- RECORDS FOR THE TASK -

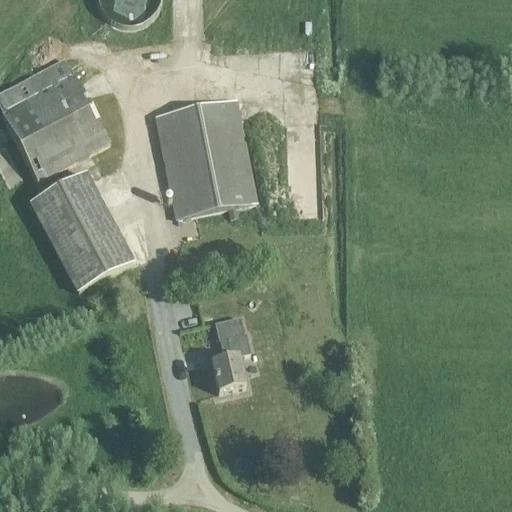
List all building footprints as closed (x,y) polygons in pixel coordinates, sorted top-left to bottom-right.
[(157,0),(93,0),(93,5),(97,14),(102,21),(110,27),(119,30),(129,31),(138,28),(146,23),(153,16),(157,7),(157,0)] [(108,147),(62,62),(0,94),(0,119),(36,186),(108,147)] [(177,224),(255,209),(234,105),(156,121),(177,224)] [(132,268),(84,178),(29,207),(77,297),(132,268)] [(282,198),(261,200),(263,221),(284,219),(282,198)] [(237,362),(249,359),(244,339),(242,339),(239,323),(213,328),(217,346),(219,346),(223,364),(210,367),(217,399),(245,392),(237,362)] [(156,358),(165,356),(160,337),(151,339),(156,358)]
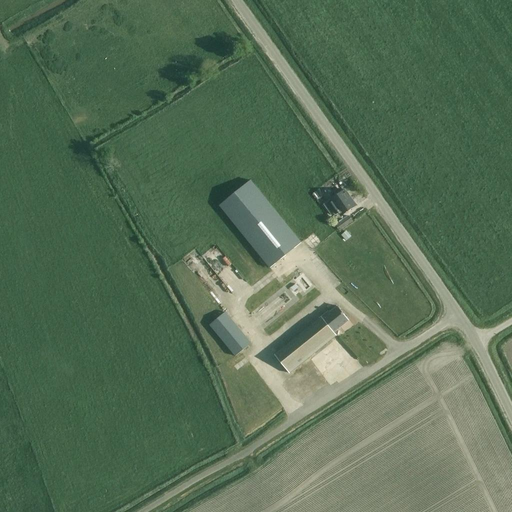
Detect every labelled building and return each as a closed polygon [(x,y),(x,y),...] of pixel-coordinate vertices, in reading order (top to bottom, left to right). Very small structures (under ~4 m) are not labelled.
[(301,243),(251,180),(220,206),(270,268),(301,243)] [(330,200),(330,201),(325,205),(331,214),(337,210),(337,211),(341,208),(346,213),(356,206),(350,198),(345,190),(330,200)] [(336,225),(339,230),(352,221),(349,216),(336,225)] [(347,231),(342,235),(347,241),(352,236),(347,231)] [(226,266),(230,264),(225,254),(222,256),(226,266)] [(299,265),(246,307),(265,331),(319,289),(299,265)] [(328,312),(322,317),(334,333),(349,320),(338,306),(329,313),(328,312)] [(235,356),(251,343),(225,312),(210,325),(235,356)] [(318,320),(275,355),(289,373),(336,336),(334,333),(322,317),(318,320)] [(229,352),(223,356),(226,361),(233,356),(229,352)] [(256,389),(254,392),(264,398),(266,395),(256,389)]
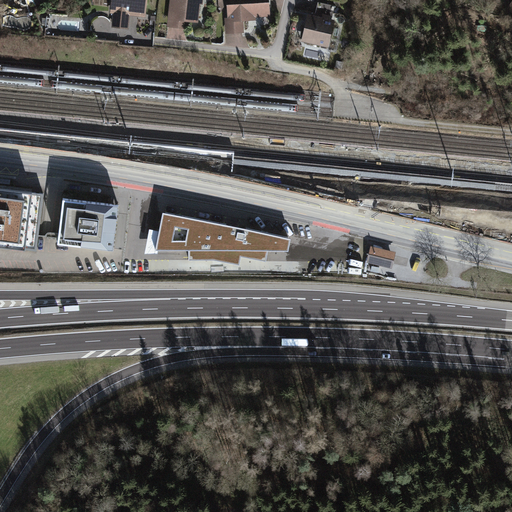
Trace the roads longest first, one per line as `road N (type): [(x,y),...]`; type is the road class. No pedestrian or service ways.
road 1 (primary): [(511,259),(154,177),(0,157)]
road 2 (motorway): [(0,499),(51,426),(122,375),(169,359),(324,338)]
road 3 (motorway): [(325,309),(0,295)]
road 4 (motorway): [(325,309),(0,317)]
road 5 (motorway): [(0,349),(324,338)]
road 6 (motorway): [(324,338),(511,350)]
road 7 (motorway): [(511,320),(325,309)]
---
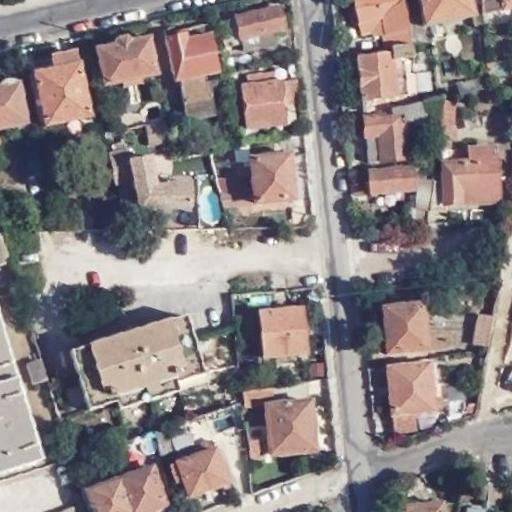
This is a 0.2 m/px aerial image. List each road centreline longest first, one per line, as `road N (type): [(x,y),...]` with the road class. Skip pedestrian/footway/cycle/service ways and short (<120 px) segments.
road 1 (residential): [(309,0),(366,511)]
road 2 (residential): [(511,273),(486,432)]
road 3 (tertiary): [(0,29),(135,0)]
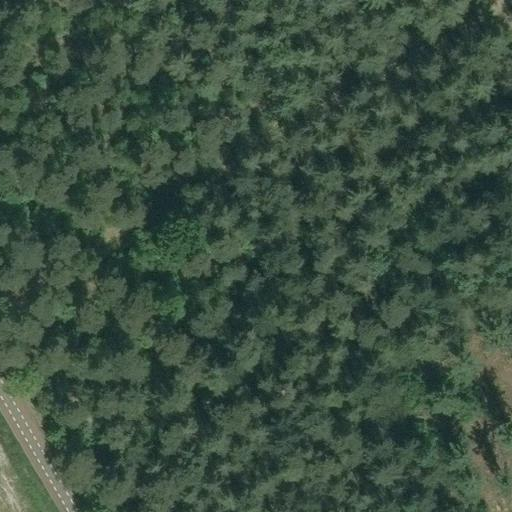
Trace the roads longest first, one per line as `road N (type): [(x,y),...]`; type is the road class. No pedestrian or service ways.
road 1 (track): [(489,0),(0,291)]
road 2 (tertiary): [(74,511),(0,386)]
---
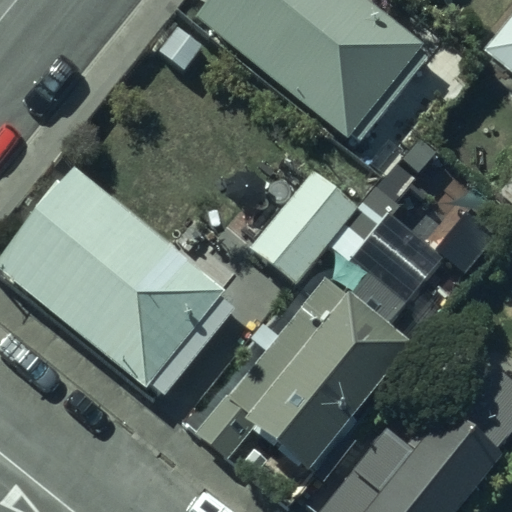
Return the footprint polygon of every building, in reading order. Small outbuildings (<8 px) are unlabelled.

- STATED EXERCISE -
Extract the listing from the line with "This is a 0.2" up to and including the line with "road 3 (tertiary): [(0,29),(135,0)]", reproducing those lines exactly and nothing else.

- COMPLETE OUTPUT -
This is a 0.2 m/px aerial image. List each road centreline longest first, one per line, as `road N (type): [(x,y),...]` with the road class. Skip pedestrian/footway/cycle/service ways and short (<120 px) segments.
road 1 (residential): [(309,0),(366,511)]
road 2 (residential): [(511,273),(486,432)]
road 3 (tertiary): [(0,29),(135,0)]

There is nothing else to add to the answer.